Data excerpts
=== Section Start ===

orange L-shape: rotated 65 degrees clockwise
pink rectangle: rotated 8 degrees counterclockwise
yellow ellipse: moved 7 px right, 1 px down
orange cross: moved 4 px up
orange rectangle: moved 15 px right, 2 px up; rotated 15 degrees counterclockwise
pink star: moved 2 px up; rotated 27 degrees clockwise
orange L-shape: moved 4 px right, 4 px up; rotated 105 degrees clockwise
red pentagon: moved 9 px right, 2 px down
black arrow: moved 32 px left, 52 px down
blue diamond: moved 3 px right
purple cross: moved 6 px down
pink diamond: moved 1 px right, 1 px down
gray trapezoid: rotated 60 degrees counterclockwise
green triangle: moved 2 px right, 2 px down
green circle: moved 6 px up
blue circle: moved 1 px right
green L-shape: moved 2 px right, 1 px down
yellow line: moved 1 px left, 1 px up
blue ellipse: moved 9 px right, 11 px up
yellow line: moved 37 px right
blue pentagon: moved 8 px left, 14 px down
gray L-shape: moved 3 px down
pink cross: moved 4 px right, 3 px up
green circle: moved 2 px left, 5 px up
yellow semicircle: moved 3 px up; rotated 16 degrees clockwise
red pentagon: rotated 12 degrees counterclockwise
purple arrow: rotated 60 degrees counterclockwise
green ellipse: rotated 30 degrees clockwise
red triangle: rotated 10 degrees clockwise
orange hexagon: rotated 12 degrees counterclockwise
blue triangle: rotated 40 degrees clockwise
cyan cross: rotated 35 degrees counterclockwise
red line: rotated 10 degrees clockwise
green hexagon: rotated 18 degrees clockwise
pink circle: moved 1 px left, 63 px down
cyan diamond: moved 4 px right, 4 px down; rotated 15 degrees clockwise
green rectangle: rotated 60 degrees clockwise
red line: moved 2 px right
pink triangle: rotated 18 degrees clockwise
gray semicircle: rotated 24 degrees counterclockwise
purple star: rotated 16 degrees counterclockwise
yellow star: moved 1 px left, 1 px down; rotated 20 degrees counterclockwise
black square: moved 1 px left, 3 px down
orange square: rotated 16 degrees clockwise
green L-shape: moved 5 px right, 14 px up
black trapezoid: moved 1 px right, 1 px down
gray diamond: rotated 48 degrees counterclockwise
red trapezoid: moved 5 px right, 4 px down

=== Section End ===

▶ [Goal of the exercise] Set out the records again, exactly as they appear above.

▶ [Task result]
orange L-shape: rotated 65 degrees clockwise
pink rectangle: rotated 8 degrees counterclockwise
yellow ellipse: moved 7 px right, 1 px down
orange cross: moved 4 px up
orange rectangle: moved 15 px right, 2 px up; rotated 15 degrees counterclockwise
pink star: moved 2 px up; rotated 27 degrees clockwise
orange L-shape: moved 4 px right, 4 px up; rotated 105 degrees clockwise
red pentagon: moved 9 px right, 2 px down
black arrow: moved 32 px left, 52 px down
blue diamond: moved 3 px right
purple cross: moved 6 px down
pink diamond: moved 1 px right, 1 px down
gray trapezoid: rotated 60 degrees counterclockwise
green triangle: moved 2 px right, 2 px down
green circle: moved 6 px up
blue circle: moved 1 px right
green L-shape: moved 2 px right, 1 px down
yellow line: moved 1 px left, 1 px up
blue ellipse: moved 9 px right, 11 px up
yellow line: moved 37 px right
blue pentagon: moved 8 px left, 14 px down
gray L-shape: moved 3 px down
pink cross: moved 4 px right, 3 px up
green circle: moved 2 px left, 5 px up
yellow semicircle: moved 3 px up; rotated 16 degrees clockwise
red pentagon: rotated 12 degrees counterclockwise
purple arrow: rotated 60 degrees counterclockwise
green ellipse: rotated 30 degrees clockwise
red triangle: rotated 10 degrees clockwise
orange hexagon: rotated 12 degrees counterclockwise
blue triangle: rotated 40 degrees clockwise
cyan cross: rotated 35 degrees counterclockwise
red line: rotated 10 degrees clockwise
green hexagon: rotated 18 degrees clockwise
pink circle: moved 1 px left, 63 px down
cyan diamond: moved 4 px right, 4 px down; rotated 15 degrees clockwise
green rectangle: rotated 60 degrees clockwise
red line: moved 2 px right
pink triangle: rotated 18 degrees clockwise
gray semicircle: rotated 24 degrees counterclockwise
purple star: rotated 16 degrees counterclockwise
yellow star: moved 1 px left, 1 px down; rotated 20 degrees counterclockwise
black square: moved 1 px left, 3 px down
orange square: rotated 16 degrees clockwise
green L-shape: moved 5 px right, 14 px up
black trapezoid: moved 1 px right, 1 px down
gray diamond: rotated 48 degrees counterclockwise
red trapezoid: moved 5 px right, 4 px down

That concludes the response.